> [Records drawn from a dataset]
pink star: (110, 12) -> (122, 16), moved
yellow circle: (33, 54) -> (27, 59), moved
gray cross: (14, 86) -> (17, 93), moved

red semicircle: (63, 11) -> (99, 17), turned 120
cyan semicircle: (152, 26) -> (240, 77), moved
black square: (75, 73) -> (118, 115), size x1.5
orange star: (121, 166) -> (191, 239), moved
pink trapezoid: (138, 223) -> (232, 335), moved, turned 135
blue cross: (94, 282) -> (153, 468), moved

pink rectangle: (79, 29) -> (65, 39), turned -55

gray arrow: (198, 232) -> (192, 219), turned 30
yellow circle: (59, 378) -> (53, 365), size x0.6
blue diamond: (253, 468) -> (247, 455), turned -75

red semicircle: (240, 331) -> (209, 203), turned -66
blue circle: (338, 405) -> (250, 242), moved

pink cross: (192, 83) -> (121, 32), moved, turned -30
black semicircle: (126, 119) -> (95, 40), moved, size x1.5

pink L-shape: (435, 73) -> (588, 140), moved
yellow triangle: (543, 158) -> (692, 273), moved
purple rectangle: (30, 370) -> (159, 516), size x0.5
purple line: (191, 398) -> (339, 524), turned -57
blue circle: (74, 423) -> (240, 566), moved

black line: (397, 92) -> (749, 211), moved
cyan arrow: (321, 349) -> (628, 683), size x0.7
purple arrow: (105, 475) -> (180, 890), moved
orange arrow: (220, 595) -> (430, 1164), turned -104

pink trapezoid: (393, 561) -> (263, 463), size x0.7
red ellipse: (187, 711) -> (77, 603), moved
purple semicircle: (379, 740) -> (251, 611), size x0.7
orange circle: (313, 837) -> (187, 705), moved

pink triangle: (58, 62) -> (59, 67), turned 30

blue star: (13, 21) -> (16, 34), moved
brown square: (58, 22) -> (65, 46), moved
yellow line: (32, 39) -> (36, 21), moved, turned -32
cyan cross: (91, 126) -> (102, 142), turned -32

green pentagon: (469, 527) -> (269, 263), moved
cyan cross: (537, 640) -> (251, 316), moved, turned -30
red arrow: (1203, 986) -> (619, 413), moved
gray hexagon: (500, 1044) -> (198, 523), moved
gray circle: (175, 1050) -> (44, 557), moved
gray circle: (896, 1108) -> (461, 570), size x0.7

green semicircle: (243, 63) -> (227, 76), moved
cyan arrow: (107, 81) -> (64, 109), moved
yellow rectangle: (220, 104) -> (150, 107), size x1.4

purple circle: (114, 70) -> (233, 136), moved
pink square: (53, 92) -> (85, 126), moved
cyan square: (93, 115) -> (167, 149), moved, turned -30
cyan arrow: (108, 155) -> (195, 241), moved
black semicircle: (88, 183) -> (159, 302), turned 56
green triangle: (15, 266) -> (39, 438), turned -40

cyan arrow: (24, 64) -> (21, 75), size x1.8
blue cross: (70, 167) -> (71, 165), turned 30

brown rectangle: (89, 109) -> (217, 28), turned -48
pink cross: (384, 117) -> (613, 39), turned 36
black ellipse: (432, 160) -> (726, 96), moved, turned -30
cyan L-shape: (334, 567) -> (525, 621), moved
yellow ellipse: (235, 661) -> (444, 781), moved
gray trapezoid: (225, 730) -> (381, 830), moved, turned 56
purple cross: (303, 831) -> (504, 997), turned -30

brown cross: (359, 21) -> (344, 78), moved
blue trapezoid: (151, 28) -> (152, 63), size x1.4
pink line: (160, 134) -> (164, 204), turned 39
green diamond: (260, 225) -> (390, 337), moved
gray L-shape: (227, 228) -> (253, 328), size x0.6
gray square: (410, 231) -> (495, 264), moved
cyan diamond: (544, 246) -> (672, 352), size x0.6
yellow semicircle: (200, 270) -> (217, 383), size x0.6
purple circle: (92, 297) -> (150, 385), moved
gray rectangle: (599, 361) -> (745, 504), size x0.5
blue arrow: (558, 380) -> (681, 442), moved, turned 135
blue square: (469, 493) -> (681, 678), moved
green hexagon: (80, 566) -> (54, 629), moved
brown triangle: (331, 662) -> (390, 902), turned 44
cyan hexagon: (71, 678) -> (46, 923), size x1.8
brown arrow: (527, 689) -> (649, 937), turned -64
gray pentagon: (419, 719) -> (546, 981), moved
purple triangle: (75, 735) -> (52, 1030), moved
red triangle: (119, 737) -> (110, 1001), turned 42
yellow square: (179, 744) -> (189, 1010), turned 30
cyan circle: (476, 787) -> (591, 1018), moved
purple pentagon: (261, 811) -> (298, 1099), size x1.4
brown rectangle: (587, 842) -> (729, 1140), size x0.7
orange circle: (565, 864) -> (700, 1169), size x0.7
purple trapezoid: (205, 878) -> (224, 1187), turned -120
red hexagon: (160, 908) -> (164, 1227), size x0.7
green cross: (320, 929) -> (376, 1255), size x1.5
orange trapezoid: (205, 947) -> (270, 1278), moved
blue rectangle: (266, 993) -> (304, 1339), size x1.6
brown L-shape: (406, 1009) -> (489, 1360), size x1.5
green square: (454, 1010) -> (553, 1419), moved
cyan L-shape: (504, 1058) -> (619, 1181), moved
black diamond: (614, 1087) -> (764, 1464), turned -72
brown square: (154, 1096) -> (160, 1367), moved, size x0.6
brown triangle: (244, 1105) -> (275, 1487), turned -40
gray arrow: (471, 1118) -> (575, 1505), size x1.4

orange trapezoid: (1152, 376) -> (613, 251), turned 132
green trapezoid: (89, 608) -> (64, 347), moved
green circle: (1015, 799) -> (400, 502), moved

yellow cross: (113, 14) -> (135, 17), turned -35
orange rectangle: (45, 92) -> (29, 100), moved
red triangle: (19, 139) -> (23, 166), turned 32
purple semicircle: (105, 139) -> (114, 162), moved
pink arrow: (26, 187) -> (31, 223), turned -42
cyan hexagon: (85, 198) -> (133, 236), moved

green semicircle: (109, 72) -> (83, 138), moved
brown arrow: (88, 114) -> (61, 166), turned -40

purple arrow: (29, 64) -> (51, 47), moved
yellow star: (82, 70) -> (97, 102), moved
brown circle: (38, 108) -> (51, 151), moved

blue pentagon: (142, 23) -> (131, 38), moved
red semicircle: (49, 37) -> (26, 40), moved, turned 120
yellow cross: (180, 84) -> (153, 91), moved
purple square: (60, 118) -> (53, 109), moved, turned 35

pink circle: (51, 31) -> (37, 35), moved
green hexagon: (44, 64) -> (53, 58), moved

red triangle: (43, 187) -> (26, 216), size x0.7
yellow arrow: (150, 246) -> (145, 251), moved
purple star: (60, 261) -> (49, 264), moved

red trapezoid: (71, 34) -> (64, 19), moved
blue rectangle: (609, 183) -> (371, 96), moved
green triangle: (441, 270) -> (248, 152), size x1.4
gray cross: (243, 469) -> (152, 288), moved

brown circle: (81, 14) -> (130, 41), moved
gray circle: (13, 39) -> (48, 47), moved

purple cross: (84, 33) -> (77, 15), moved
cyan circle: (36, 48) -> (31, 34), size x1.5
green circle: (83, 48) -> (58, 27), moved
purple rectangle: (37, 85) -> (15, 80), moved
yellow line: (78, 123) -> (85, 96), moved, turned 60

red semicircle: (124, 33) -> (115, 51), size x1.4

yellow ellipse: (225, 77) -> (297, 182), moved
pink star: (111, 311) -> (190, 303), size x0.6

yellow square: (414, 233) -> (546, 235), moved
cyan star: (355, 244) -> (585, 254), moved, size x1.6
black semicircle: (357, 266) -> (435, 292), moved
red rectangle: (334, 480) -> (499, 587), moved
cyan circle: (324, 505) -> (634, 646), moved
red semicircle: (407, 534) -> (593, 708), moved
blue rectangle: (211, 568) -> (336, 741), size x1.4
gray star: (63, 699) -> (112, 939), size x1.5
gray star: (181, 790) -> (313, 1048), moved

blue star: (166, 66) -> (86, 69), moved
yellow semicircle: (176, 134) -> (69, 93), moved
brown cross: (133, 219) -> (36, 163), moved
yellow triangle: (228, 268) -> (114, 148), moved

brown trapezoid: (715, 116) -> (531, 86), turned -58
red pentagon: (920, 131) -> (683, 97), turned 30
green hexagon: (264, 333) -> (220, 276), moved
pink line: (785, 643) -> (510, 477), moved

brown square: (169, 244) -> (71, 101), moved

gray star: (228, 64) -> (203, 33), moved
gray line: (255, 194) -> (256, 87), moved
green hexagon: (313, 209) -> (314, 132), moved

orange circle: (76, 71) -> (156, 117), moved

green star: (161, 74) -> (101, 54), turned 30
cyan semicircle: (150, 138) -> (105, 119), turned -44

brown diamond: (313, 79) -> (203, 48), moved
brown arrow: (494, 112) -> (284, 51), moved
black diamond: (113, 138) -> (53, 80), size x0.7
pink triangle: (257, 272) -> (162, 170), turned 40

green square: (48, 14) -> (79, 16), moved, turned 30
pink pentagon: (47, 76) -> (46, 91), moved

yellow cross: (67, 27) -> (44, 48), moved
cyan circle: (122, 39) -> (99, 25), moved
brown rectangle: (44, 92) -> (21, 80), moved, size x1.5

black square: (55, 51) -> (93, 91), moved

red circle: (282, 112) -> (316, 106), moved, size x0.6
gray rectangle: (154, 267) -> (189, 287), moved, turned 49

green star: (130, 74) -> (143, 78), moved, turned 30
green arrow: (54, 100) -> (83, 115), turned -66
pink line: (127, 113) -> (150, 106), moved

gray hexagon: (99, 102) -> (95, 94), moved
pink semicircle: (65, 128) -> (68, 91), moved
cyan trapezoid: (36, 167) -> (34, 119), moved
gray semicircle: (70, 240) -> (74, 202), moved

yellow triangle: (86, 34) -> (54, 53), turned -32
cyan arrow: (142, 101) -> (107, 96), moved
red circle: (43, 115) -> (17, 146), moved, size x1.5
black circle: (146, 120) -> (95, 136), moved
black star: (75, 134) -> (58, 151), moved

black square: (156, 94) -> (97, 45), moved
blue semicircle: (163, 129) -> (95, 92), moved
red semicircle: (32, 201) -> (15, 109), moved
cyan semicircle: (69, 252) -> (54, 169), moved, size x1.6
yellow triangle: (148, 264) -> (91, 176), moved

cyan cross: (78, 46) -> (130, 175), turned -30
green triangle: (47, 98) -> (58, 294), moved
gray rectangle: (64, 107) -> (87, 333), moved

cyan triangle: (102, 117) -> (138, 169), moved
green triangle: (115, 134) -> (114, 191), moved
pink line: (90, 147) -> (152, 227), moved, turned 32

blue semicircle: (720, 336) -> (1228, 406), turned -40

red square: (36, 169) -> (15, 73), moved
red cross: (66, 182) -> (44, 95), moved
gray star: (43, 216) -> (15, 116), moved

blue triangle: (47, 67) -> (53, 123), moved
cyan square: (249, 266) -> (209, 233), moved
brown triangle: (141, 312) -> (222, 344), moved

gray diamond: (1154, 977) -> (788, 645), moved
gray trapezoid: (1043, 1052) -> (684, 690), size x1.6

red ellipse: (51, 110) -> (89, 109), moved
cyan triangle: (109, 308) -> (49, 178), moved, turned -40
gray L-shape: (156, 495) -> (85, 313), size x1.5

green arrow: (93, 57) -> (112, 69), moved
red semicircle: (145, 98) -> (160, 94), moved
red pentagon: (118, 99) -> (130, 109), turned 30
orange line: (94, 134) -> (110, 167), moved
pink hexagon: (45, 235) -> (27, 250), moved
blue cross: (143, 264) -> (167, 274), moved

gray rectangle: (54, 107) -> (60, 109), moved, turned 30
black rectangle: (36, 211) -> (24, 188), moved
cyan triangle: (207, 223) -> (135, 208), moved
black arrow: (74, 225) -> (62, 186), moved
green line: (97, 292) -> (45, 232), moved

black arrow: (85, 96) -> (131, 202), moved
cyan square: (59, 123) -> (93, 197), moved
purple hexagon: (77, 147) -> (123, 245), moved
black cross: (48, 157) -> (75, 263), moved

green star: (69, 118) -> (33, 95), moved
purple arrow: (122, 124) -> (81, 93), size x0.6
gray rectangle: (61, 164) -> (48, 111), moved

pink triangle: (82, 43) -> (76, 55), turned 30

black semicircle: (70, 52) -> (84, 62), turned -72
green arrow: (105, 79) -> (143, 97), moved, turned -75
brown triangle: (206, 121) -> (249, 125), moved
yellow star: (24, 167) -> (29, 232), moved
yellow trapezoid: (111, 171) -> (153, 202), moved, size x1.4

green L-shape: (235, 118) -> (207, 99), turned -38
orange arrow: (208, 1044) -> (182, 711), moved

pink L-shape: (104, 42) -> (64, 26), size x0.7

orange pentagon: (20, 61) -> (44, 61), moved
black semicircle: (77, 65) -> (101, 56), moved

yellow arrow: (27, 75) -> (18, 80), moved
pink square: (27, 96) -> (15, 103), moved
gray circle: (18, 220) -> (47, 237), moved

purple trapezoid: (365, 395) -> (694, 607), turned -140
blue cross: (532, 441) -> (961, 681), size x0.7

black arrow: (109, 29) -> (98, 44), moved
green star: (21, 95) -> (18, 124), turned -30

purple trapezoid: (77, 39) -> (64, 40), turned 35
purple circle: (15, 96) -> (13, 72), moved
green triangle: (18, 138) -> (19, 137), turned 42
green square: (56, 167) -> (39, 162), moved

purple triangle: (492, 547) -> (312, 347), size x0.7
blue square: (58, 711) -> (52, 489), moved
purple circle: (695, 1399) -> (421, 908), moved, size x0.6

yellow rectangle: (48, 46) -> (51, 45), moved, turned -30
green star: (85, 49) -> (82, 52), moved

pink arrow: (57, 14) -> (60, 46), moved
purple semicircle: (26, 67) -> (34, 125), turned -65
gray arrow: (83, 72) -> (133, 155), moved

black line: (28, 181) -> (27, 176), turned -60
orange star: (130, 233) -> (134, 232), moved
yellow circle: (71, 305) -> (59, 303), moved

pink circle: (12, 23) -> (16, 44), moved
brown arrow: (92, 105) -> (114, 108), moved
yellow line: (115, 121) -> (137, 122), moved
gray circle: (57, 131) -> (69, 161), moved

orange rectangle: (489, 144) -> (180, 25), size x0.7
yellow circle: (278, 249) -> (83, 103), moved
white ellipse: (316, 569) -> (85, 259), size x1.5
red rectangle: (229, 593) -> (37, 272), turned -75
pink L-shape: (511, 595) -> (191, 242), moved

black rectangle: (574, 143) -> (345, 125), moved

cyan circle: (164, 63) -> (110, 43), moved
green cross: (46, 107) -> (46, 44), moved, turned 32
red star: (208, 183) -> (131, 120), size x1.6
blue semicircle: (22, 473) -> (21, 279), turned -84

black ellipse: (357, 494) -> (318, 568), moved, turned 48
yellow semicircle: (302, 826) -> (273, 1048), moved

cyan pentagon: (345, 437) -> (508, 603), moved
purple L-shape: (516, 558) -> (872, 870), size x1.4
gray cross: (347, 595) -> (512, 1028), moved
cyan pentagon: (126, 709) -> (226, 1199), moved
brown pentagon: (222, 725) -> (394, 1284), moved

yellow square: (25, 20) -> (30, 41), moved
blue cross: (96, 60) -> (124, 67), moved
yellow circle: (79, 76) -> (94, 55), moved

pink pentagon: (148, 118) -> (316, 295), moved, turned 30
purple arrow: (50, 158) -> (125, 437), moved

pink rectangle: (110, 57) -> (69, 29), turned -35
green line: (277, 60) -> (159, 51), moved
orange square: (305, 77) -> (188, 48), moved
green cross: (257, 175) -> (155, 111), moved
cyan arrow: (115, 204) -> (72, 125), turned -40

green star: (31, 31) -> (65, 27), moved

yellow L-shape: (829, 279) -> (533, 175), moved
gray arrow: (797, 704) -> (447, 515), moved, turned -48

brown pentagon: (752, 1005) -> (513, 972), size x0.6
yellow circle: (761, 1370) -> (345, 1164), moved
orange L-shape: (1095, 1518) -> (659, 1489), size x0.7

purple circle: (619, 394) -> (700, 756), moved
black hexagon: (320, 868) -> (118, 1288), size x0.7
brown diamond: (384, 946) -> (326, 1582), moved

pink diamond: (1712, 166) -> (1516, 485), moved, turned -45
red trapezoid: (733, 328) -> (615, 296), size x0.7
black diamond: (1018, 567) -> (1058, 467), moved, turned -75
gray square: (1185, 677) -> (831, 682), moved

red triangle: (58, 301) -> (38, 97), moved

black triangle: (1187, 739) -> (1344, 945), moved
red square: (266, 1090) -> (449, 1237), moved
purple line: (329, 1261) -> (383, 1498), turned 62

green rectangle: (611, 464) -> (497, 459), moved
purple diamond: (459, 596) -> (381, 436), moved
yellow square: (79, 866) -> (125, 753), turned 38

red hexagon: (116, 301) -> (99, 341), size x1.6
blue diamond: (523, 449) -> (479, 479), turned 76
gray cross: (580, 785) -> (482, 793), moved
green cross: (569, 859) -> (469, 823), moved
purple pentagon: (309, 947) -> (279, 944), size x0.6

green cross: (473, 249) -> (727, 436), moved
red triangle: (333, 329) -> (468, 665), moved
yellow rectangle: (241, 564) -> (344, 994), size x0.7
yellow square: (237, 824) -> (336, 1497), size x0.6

> [Required action] Copy out only the lines above from the one with "purple arrow: (50, 158) -> (125, 437), moved" to the one with "yellow circle: (761, 1370)", inclusive, exactly as they stand.

> [Reply]
purple arrow: (50, 158) -> (125, 437), moved

pink rectangle: (110, 57) -> (69, 29), turned -35
green line: (277, 60) -> (159, 51), moved
orange square: (305, 77) -> (188, 48), moved
green cross: (257, 175) -> (155, 111), moved
cyan arrow: (115, 204) -> (72, 125), turned -40

green star: (31, 31) -> (65, 27), moved

yellow L-shape: (829, 279) -> (533, 175), moved
gray arrow: (797, 704) -> (447, 515), moved, turned -48

brown pentagon: (752, 1005) -> (513, 972), size x0.6
yellow circle: (761, 1370) -> (345, 1164), moved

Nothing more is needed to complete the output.